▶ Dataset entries
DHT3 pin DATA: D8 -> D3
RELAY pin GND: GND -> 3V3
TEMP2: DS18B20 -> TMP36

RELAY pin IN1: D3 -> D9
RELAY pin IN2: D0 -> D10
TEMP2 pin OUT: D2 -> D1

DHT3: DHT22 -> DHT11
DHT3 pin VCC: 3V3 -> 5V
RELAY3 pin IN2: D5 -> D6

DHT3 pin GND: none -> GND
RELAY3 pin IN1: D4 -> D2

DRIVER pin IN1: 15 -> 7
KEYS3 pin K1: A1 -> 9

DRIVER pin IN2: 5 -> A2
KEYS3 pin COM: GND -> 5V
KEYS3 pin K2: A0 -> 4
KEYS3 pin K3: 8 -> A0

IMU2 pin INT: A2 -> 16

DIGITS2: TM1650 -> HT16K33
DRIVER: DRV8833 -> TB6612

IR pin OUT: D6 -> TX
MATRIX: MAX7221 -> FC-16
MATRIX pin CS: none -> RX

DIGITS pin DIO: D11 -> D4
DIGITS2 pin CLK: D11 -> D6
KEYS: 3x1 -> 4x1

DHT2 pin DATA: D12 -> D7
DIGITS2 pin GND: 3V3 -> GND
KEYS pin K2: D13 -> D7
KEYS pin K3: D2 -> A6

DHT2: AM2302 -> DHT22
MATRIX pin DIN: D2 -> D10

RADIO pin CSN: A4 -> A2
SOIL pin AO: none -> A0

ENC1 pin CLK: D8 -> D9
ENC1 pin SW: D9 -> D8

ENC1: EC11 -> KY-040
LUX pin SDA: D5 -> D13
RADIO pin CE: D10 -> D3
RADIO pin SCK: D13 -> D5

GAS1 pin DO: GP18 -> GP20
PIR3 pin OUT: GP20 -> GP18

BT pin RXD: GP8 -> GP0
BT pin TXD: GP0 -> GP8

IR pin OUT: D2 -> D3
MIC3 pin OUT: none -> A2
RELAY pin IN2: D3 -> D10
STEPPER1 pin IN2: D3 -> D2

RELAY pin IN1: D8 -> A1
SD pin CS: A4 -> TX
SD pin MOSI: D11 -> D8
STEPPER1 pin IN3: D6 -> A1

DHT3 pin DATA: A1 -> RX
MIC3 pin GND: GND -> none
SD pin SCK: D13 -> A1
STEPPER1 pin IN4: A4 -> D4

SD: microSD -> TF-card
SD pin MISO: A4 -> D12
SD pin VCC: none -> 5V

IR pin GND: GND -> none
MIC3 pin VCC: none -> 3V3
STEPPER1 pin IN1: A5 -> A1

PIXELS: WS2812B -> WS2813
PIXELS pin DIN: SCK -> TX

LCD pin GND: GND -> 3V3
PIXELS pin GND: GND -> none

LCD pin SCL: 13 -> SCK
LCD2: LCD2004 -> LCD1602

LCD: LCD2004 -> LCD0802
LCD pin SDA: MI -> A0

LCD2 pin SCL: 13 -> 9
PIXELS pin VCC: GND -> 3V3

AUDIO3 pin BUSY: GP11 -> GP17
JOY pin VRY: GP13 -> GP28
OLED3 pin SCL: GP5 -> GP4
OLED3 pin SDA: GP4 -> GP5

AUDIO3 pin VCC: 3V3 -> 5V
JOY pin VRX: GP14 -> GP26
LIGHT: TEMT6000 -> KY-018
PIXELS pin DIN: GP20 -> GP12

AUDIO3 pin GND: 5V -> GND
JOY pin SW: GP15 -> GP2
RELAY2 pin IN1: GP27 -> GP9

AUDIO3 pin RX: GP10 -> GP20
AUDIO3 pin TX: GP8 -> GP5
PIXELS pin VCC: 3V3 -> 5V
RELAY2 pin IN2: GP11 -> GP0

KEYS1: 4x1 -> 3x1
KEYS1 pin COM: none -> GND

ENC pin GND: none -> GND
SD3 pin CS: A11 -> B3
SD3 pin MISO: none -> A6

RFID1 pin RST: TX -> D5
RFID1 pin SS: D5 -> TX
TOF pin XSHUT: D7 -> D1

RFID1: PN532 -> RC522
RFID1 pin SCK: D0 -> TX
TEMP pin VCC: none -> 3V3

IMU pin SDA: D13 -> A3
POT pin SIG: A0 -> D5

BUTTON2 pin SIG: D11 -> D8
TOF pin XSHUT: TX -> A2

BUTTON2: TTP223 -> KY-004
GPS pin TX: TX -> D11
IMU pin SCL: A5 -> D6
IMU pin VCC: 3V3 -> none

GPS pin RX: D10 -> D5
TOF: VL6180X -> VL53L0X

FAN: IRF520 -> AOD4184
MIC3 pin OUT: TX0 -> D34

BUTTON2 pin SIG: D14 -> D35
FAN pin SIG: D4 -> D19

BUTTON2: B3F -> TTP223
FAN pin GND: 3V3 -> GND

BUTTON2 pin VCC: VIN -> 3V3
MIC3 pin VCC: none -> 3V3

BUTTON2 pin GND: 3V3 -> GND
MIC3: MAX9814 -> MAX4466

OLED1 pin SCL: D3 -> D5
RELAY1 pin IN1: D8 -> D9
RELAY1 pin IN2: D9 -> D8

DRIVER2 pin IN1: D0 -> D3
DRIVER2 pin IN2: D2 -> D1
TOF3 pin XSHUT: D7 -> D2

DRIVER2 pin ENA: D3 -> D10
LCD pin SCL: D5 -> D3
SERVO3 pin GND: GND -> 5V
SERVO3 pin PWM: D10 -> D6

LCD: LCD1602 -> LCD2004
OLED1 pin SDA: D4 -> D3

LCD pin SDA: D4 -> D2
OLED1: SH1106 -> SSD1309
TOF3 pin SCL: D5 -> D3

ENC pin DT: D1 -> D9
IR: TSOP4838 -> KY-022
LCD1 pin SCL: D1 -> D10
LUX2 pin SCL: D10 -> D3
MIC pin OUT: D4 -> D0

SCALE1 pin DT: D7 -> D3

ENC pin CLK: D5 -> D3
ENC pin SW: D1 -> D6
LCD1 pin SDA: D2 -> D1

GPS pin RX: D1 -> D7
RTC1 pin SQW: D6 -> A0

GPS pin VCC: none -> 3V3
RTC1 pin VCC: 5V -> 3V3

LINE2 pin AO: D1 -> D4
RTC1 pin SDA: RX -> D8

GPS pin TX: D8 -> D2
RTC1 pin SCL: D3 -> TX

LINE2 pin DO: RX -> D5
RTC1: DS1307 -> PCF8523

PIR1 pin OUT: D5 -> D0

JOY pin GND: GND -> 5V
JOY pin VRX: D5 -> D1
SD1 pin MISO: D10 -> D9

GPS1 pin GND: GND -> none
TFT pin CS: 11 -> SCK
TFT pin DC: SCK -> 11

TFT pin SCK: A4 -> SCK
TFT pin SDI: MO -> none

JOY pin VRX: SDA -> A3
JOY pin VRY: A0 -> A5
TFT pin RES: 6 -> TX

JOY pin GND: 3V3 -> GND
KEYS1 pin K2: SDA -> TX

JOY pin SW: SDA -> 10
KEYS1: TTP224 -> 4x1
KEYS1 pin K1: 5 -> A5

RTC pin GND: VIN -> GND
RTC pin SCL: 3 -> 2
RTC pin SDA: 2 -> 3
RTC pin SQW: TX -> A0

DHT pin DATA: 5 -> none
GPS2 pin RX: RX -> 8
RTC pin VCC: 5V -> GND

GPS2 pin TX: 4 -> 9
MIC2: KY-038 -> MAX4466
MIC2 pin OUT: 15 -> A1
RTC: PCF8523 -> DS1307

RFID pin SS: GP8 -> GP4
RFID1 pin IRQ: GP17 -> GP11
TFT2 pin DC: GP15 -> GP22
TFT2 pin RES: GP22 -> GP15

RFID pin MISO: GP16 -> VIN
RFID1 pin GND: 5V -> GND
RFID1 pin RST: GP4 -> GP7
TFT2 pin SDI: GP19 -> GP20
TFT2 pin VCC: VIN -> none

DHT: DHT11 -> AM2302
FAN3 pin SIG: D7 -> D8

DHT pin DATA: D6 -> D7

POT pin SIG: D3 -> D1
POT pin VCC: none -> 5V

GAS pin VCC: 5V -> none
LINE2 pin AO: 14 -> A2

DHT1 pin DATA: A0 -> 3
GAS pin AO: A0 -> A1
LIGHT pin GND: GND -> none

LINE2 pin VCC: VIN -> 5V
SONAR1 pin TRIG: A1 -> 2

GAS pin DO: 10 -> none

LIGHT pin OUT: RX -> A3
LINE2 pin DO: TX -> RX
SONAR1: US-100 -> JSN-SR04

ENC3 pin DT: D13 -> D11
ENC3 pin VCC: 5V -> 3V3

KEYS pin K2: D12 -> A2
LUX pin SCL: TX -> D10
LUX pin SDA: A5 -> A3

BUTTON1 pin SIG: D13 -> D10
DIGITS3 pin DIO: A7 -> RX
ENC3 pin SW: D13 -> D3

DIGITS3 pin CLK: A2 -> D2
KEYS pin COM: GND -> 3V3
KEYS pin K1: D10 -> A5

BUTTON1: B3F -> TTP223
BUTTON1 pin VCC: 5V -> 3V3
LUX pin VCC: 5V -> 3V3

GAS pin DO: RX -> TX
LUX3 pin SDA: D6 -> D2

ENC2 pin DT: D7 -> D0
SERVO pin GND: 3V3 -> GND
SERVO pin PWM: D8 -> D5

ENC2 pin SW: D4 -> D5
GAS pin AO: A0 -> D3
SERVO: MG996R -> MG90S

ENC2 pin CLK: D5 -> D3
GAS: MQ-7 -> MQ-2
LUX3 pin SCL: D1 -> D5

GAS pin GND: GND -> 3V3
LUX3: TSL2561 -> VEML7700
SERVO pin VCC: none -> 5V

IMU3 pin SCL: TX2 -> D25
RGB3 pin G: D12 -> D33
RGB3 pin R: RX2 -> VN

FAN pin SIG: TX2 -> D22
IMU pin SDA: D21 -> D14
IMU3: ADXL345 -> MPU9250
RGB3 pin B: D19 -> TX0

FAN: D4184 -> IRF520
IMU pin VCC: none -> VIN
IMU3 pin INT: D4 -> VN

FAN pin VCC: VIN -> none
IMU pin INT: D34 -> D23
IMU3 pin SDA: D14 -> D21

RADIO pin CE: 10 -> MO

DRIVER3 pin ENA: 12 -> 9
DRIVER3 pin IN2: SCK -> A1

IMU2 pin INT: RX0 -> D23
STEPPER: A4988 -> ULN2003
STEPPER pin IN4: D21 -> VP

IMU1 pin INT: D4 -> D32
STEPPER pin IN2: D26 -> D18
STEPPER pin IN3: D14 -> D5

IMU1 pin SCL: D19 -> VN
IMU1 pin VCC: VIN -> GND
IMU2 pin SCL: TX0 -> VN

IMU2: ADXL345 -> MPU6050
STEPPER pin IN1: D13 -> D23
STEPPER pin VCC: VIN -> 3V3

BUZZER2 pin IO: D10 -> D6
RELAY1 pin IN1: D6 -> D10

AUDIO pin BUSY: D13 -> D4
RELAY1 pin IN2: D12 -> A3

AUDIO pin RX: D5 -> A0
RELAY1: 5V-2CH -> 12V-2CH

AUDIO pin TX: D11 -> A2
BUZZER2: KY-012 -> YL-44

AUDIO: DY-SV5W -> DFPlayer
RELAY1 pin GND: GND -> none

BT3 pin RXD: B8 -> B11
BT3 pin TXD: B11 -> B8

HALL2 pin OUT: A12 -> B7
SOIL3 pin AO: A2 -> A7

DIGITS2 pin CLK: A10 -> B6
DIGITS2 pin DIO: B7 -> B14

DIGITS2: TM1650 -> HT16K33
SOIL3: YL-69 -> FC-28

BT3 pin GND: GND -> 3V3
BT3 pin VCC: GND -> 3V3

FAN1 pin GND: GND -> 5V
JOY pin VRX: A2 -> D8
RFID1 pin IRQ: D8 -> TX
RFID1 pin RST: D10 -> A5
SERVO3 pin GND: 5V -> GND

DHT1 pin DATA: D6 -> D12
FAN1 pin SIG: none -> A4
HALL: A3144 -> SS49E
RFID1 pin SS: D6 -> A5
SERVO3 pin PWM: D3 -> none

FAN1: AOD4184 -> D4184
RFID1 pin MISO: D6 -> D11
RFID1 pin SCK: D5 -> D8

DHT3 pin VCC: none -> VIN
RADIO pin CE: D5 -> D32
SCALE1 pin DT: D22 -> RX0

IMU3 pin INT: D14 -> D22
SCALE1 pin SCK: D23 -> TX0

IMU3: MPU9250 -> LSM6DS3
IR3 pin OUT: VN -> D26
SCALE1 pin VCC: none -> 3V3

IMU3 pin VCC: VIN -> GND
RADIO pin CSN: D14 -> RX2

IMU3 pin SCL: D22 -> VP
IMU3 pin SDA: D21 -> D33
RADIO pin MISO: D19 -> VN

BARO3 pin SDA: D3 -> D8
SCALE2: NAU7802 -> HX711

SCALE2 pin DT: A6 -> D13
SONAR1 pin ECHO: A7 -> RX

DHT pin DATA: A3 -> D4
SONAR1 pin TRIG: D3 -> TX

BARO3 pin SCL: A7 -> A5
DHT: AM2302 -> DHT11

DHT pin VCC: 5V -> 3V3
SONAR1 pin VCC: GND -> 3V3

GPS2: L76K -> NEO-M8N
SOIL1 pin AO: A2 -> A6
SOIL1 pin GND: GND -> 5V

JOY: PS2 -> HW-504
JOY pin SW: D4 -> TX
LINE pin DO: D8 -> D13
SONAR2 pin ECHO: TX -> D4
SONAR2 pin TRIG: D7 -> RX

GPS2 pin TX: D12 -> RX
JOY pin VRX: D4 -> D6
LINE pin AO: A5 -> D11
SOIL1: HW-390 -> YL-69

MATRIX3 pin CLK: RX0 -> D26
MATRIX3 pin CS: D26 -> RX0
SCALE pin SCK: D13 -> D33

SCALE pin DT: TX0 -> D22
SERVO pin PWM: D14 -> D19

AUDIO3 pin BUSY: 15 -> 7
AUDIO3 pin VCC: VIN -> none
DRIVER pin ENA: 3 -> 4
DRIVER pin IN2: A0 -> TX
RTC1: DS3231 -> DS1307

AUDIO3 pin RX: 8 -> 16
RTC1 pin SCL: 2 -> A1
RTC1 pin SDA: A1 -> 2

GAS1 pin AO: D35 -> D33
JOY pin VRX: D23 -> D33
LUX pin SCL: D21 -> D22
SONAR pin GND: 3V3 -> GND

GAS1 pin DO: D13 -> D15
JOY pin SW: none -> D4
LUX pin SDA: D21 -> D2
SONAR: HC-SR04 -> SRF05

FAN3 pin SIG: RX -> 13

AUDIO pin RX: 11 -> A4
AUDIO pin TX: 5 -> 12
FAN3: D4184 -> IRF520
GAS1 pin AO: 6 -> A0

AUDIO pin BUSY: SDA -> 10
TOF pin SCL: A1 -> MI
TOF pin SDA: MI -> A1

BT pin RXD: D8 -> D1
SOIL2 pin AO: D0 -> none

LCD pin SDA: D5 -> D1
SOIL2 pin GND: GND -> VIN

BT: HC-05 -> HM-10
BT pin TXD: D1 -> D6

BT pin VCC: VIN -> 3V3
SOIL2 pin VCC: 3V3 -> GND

▶ What you should do
Could you find every line in the records above that has the string "ECHO" and copy it?

▶ Worked solution
SONAR1 pin ECHO: A7 -> RX
SONAR2 pin ECHO: TX -> D4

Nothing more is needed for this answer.